## Task brief
Exactly the lines below starting at the line with "R5: 15k (MA, SENS) -> 15k (SENS, VDD)" and ending at the line with "S4: button (FWD, GND) -> button (GND, RESET)" are wanted, with both ends included. Leave out the pictures and add no other lines.

## Source material
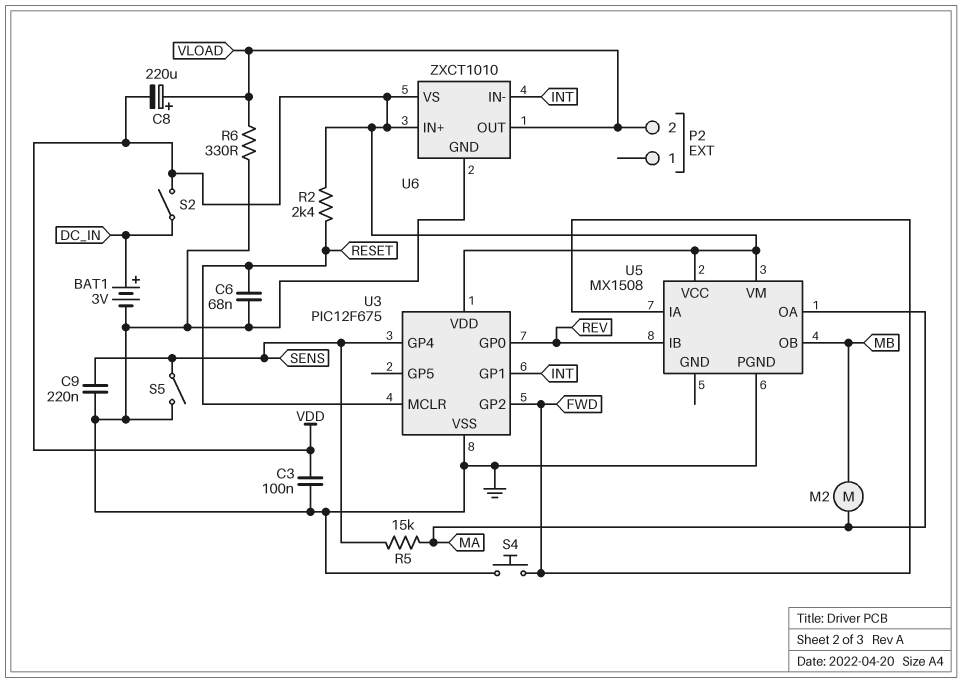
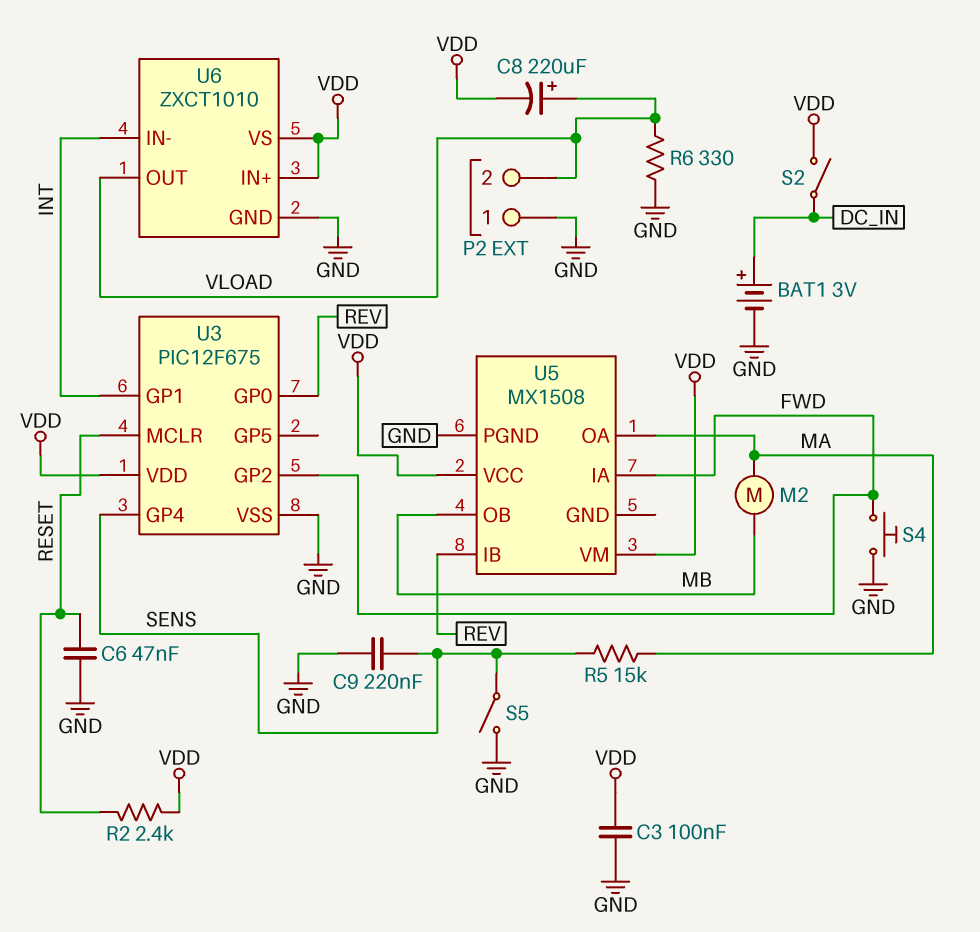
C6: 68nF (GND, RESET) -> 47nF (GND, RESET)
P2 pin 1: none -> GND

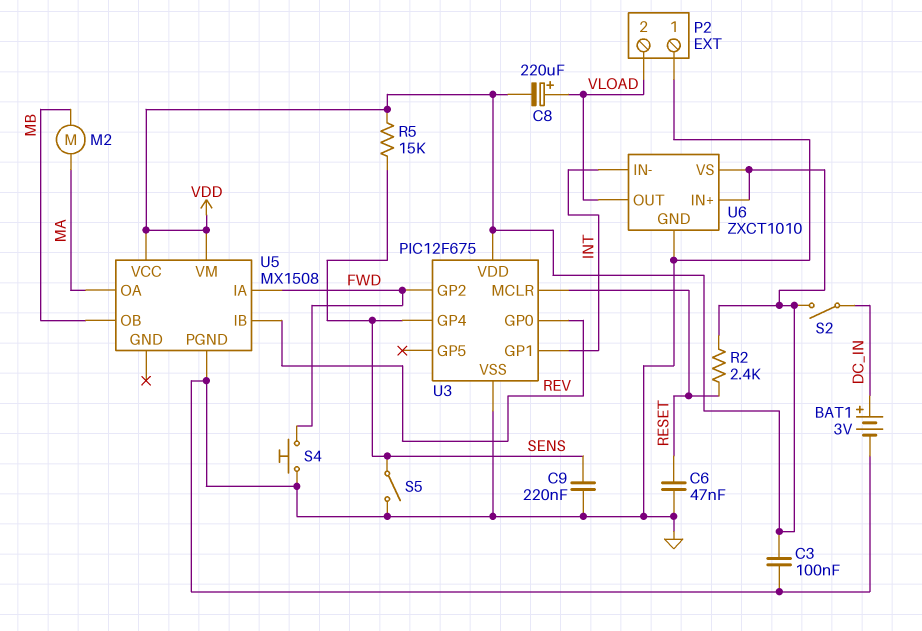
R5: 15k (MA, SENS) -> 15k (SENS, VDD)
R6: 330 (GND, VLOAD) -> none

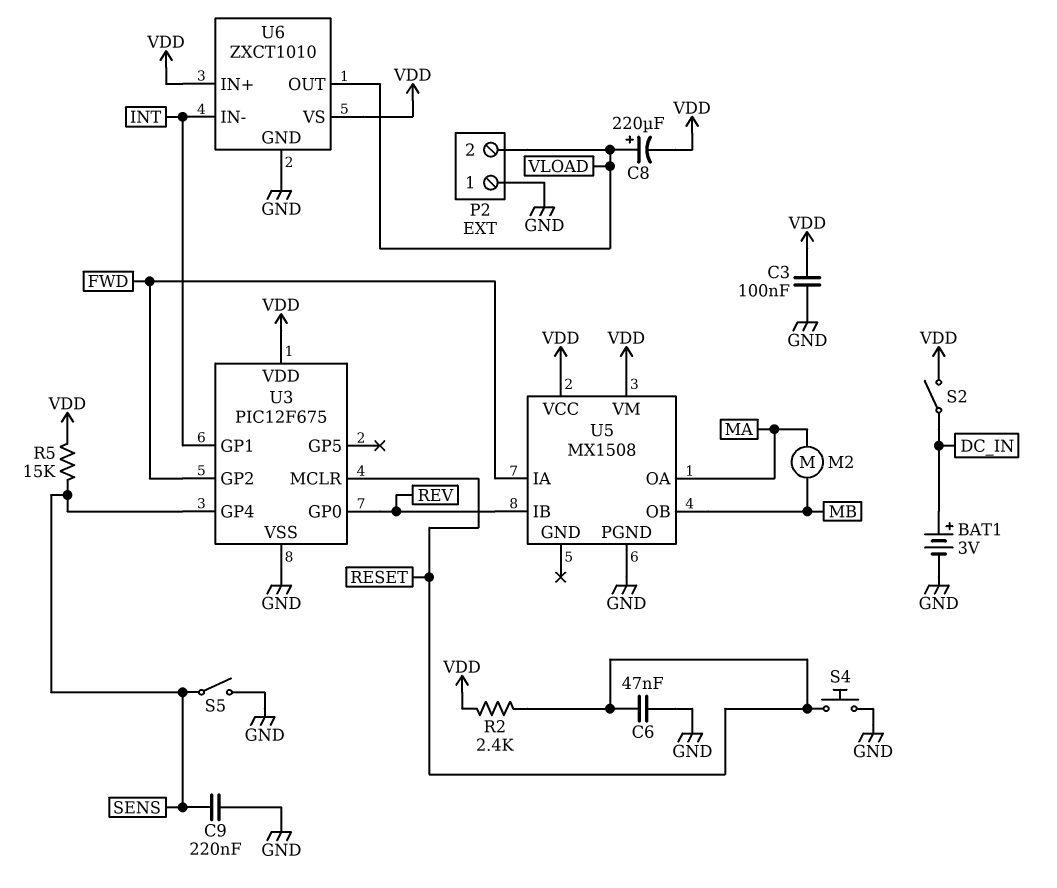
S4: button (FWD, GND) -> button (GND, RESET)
==
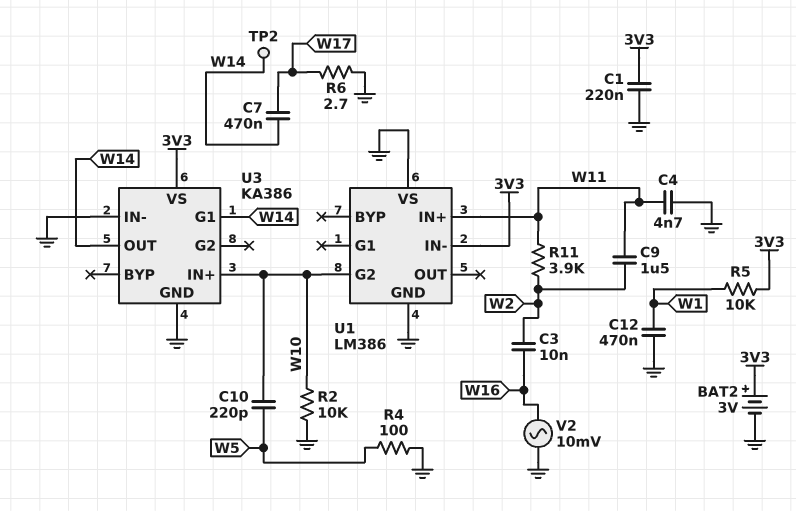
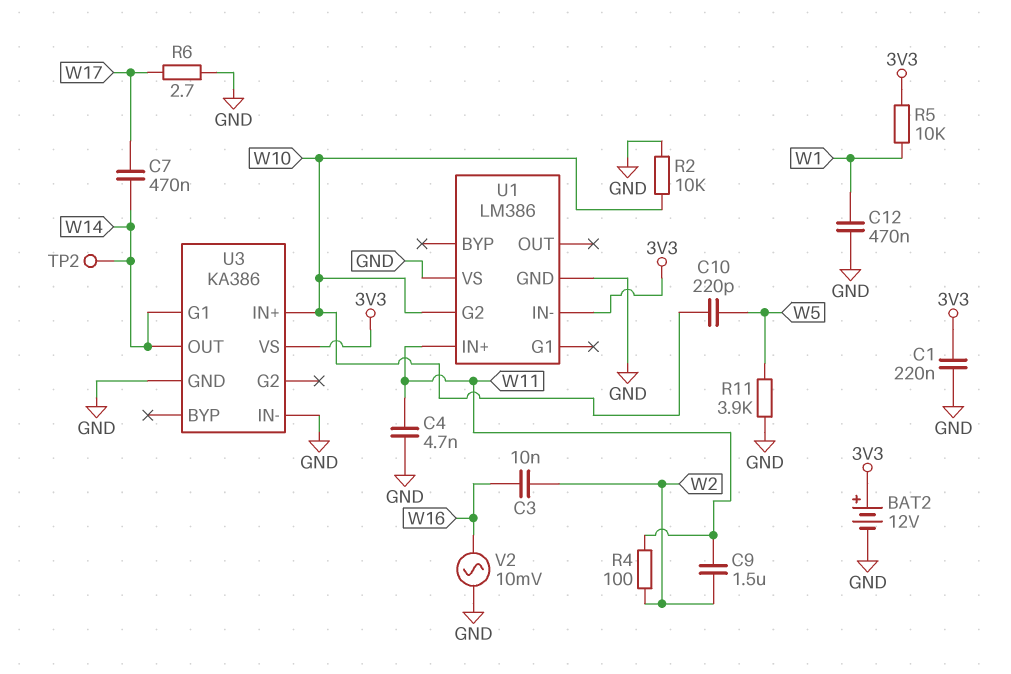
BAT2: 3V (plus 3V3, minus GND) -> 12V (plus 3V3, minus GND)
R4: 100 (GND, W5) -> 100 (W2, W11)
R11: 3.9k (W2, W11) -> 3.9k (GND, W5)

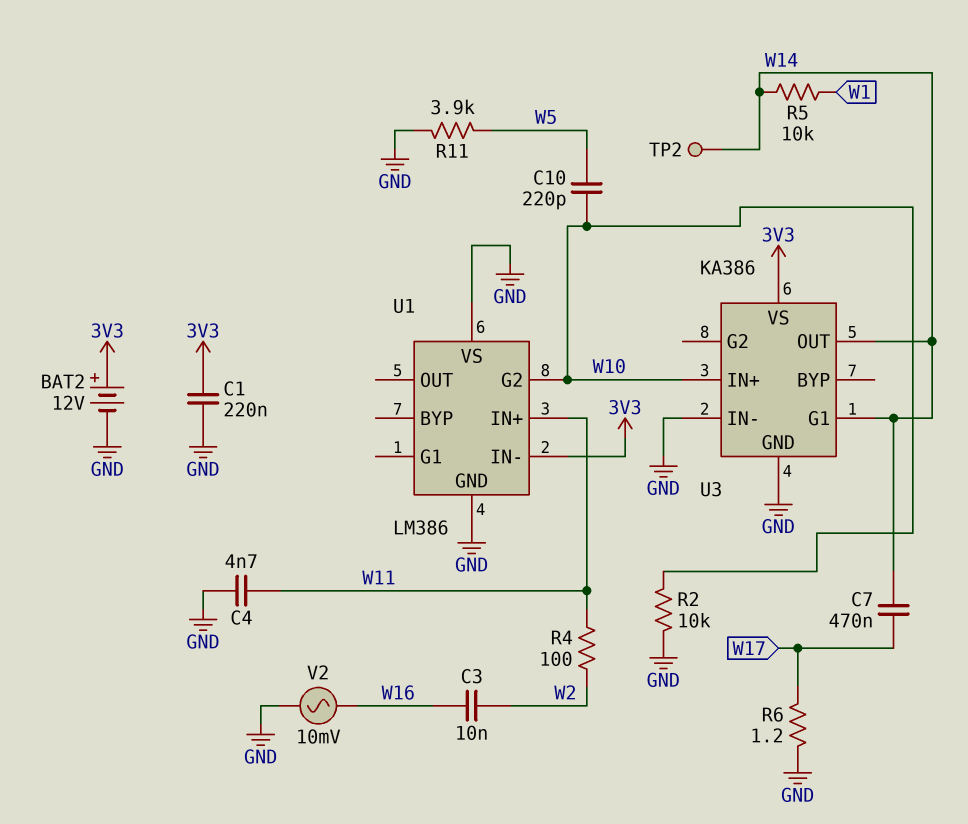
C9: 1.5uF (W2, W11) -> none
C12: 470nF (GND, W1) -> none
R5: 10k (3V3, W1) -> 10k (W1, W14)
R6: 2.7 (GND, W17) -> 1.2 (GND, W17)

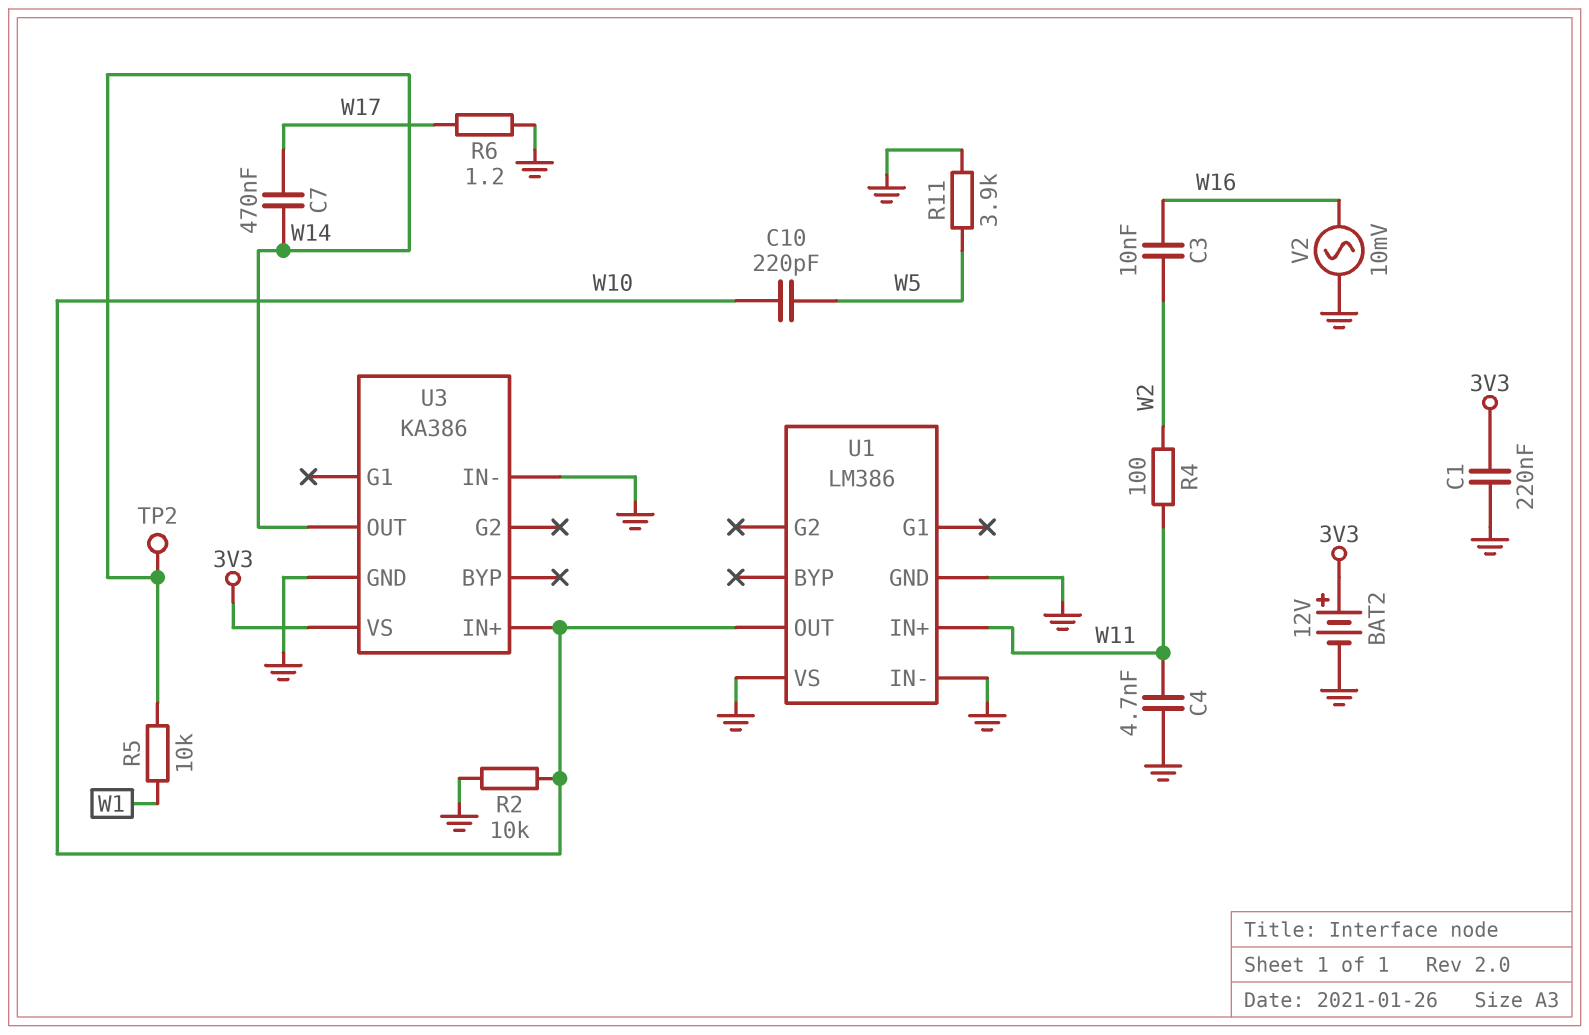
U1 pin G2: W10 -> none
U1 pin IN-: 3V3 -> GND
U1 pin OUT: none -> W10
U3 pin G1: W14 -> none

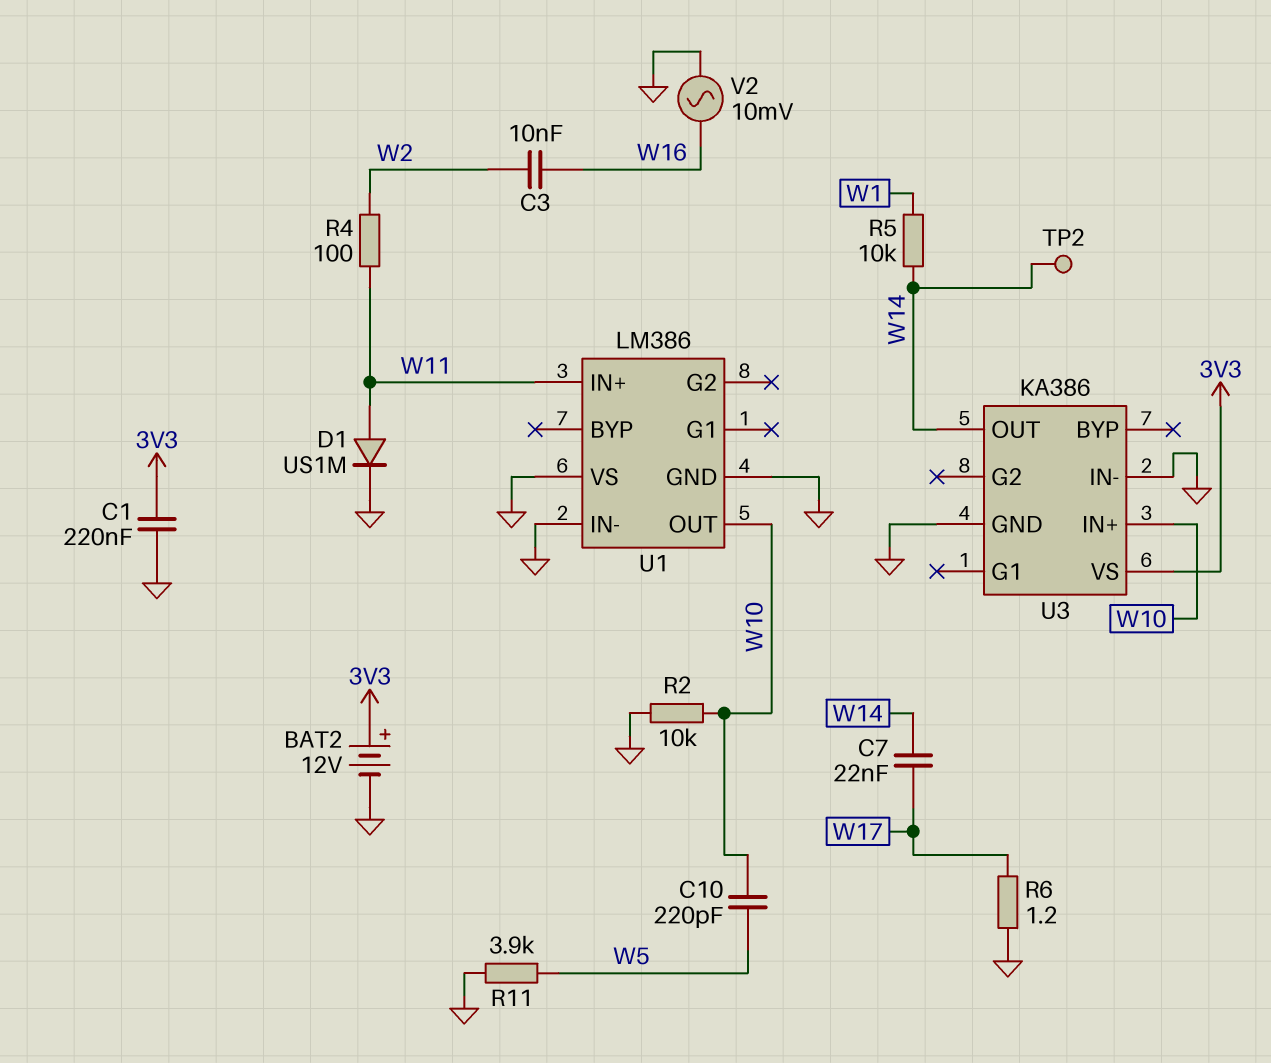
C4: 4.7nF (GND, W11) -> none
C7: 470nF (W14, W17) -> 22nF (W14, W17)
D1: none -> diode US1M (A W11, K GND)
==
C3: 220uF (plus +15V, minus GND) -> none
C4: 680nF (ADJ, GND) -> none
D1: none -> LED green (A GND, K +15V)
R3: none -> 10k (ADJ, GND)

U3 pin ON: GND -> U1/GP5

## Completed exercise
R5: 15k (MA, SENS) -> 15k (SENS, VDD)
R6: 330 (GND, VLOAD) -> none

S4: button (FWD, GND) -> button (GND, RESET)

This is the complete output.